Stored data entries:
□ □ □

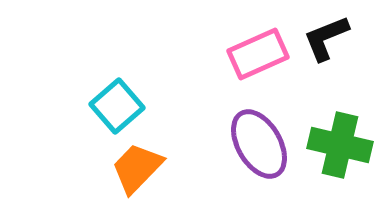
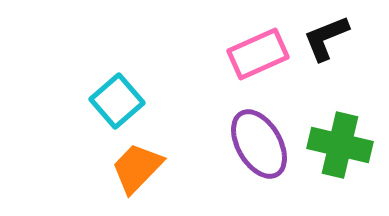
cyan square: moved 5 px up
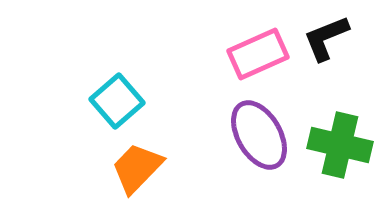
purple ellipse: moved 9 px up
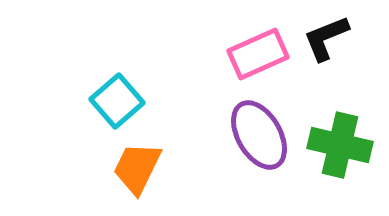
orange trapezoid: rotated 18 degrees counterclockwise
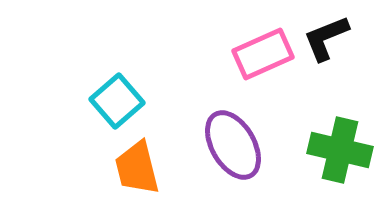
pink rectangle: moved 5 px right
purple ellipse: moved 26 px left, 10 px down
green cross: moved 5 px down
orange trapezoid: rotated 40 degrees counterclockwise
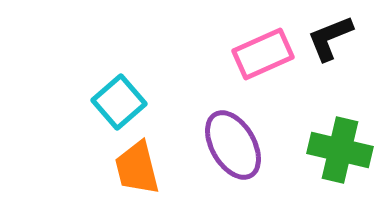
black L-shape: moved 4 px right
cyan square: moved 2 px right, 1 px down
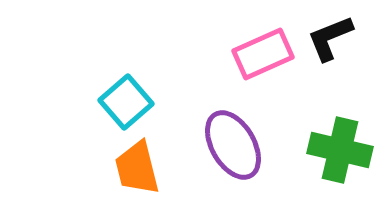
cyan square: moved 7 px right
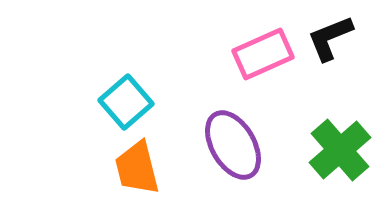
green cross: rotated 36 degrees clockwise
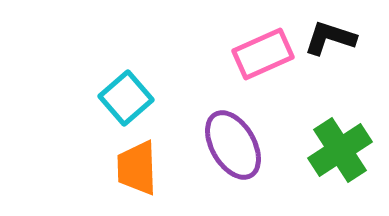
black L-shape: rotated 40 degrees clockwise
cyan square: moved 4 px up
green cross: rotated 8 degrees clockwise
orange trapezoid: rotated 12 degrees clockwise
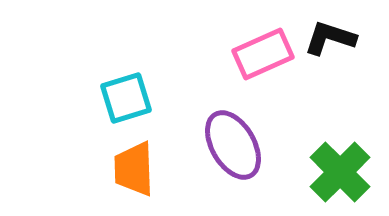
cyan square: rotated 24 degrees clockwise
green cross: moved 22 px down; rotated 12 degrees counterclockwise
orange trapezoid: moved 3 px left, 1 px down
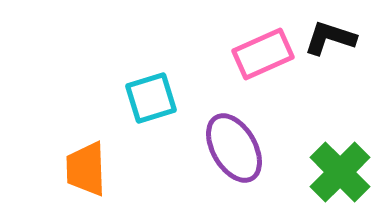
cyan square: moved 25 px right
purple ellipse: moved 1 px right, 3 px down
orange trapezoid: moved 48 px left
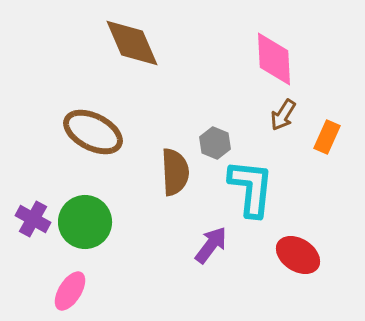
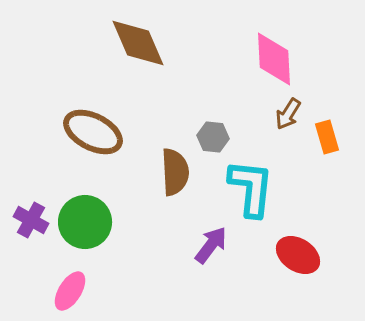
brown diamond: moved 6 px right
brown arrow: moved 5 px right, 1 px up
orange rectangle: rotated 40 degrees counterclockwise
gray hexagon: moved 2 px left, 6 px up; rotated 16 degrees counterclockwise
purple cross: moved 2 px left, 1 px down
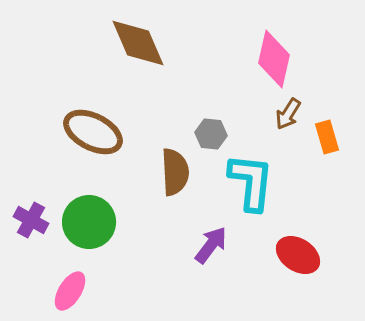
pink diamond: rotated 16 degrees clockwise
gray hexagon: moved 2 px left, 3 px up
cyan L-shape: moved 6 px up
green circle: moved 4 px right
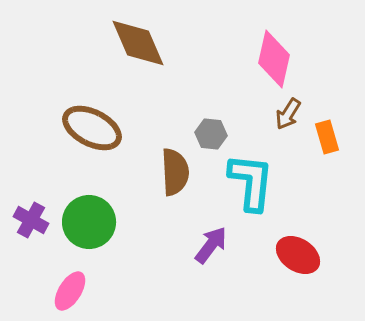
brown ellipse: moved 1 px left, 4 px up
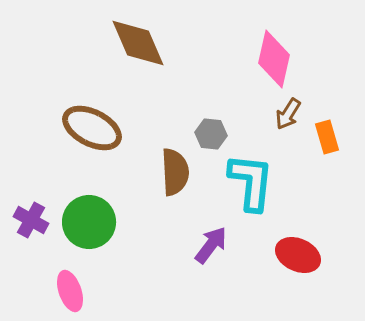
red ellipse: rotated 9 degrees counterclockwise
pink ellipse: rotated 51 degrees counterclockwise
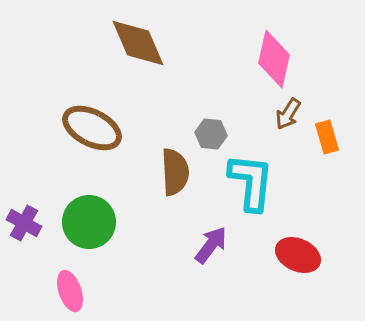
purple cross: moved 7 px left, 3 px down
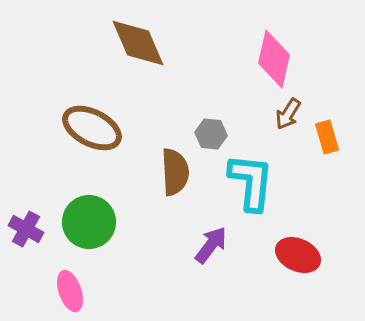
purple cross: moved 2 px right, 6 px down
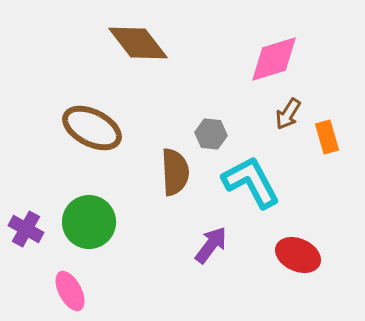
brown diamond: rotated 14 degrees counterclockwise
pink diamond: rotated 60 degrees clockwise
cyan L-shape: rotated 34 degrees counterclockwise
pink ellipse: rotated 9 degrees counterclockwise
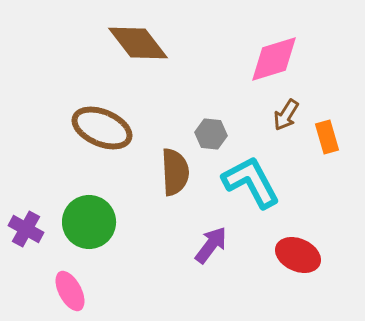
brown arrow: moved 2 px left, 1 px down
brown ellipse: moved 10 px right; rotated 4 degrees counterclockwise
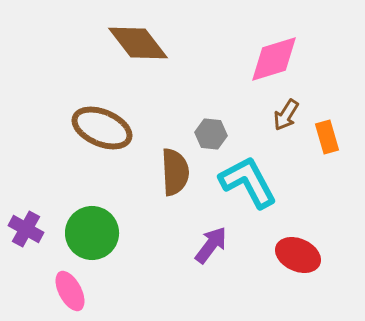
cyan L-shape: moved 3 px left
green circle: moved 3 px right, 11 px down
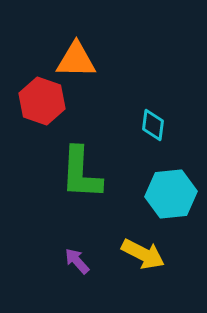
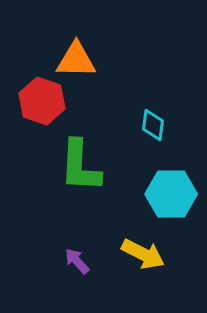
green L-shape: moved 1 px left, 7 px up
cyan hexagon: rotated 6 degrees clockwise
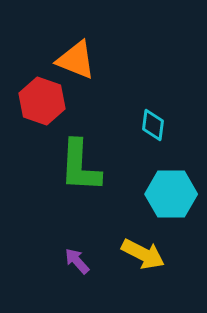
orange triangle: rotated 21 degrees clockwise
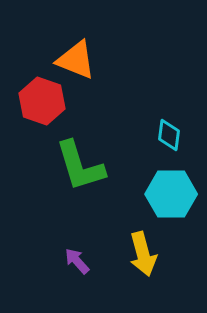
cyan diamond: moved 16 px right, 10 px down
green L-shape: rotated 20 degrees counterclockwise
yellow arrow: rotated 48 degrees clockwise
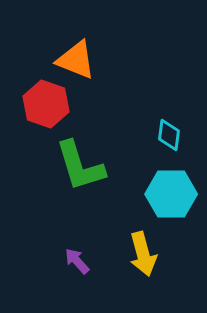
red hexagon: moved 4 px right, 3 px down
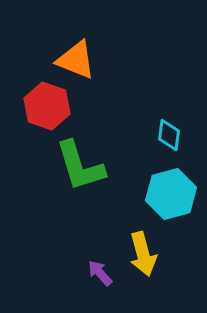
red hexagon: moved 1 px right, 2 px down
cyan hexagon: rotated 15 degrees counterclockwise
purple arrow: moved 23 px right, 12 px down
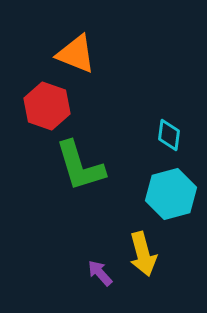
orange triangle: moved 6 px up
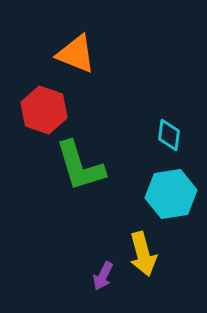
red hexagon: moved 3 px left, 4 px down
cyan hexagon: rotated 6 degrees clockwise
purple arrow: moved 3 px right, 3 px down; rotated 112 degrees counterclockwise
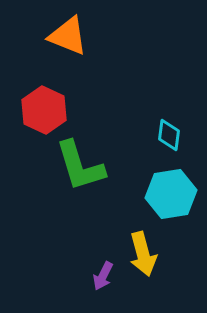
orange triangle: moved 8 px left, 18 px up
red hexagon: rotated 6 degrees clockwise
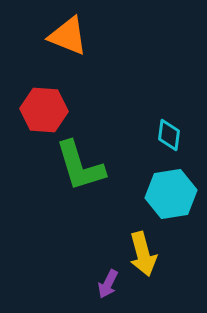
red hexagon: rotated 21 degrees counterclockwise
purple arrow: moved 5 px right, 8 px down
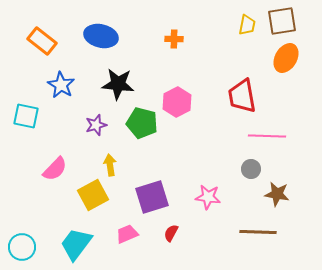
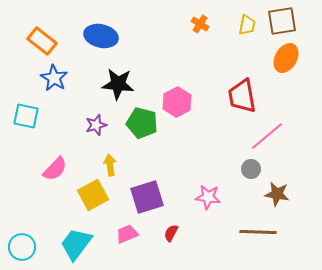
orange cross: moved 26 px right, 15 px up; rotated 30 degrees clockwise
blue star: moved 7 px left, 7 px up
pink line: rotated 42 degrees counterclockwise
purple square: moved 5 px left
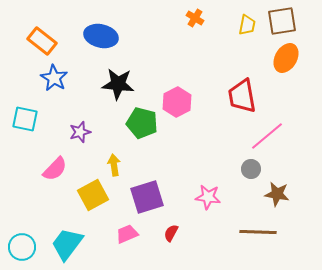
orange cross: moved 5 px left, 6 px up
cyan square: moved 1 px left, 3 px down
purple star: moved 16 px left, 7 px down
yellow arrow: moved 4 px right
cyan trapezoid: moved 9 px left
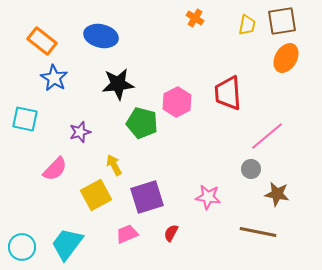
black star: rotated 12 degrees counterclockwise
red trapezoid: moved 14 px left, 3 px up; rotated 6 degrees clockwise
yellow arrow: rotated 20 degrees counterclockwise
yellow square: moved 3 px right
brown line: rotated 9 degrees clockwise
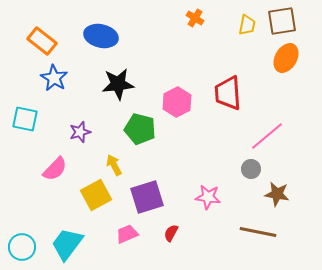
green pentagon: moved 2 px left, 6 px down
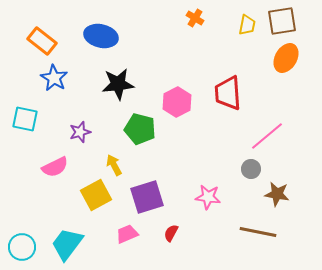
pink semicircle: moved 2 px up; rotated 20 degrees clockwise
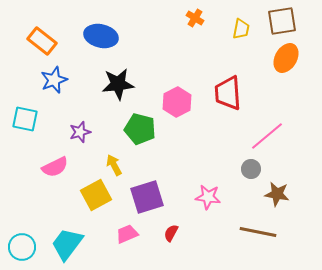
yellow trapezoid: moved 6 px left, 4 px down
blue star: moved 2 px down; rotated 20 degrees clockwise
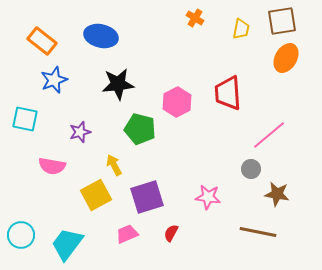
pink line: moved 2 px right, 1 px up
pink semicircle: moved 3 px left, 1 px up; rotated 36 degrees clockwise
cyan circle: moved 1 px left, 12 px up
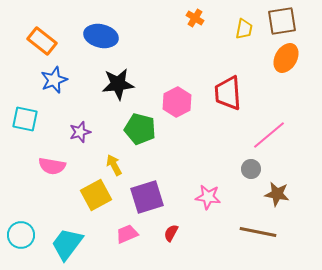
yellow trapezoid: moved 3 px right
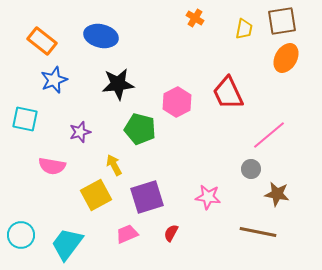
red trapezoid: rotated 21 degrees counterclockwise
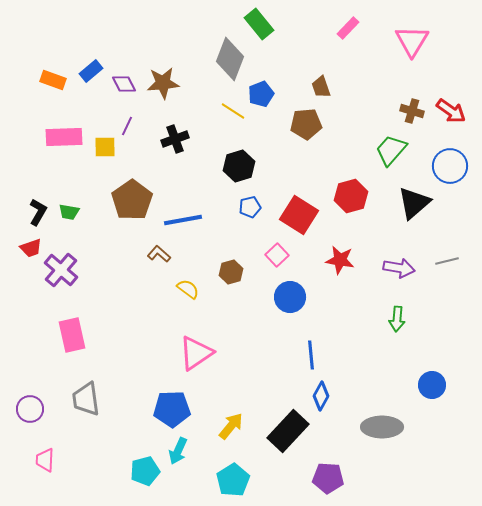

□ □ □

Quote word for word everything in the data above, from the line containing "black L-shape: moved 4 px right" down to the line containing "purple cross: moved 2 px right, 6 px down", including both of those lines. Leave the pictures out.

black L-shape: moved 4 px right
cyan square: moved 2 px right, 1 px down
cyan square: moved 7 px right
green cross: rotated 36 degrees clockwise
black L-shape: rotated 40 degrees clockwise
cyan square: moved 4 px up
green cross: rotated 8 degrees clockwise
orange trapezoid: rotated 12 degrees clockwise
cyan square: rotated 24 degrees clockwise
green cross: moved 22 px down; rotated 12 degrees counterclockwise
orange trapezoid: moved 3 px left, 1 px down
cyan square: moved 25 px right
purple ellipse: moved 1 px right, 3 px down
orange trapezoid: moved 48 px left
brown diamond: moved 6 px right
brown arrow: moved 5 px right, 1 px up
orange rectangle: rotated 40 degrees counterclockwise
gray hexagon: moved 2 px left, 6 px up; rotated 16 degrees counterclockwise
purple cross: moved 2 px left, 1 px down
pink diamond: rotated 16 degrees clockwise
gray hexagon: moved 2 px left, 3 px up
cyan L-shape: moved 6 px up
green circle: moved 4 px right
brown ellipse: moved 1 px left, 4 px up
red ellipse: rotated 9 degrees counterclockwise
pink ellipse: rotated 51 degrees counterclockwise
purple cross: moved 7 px left, 3 px down
purple cross: moved 2 px right, 6 px down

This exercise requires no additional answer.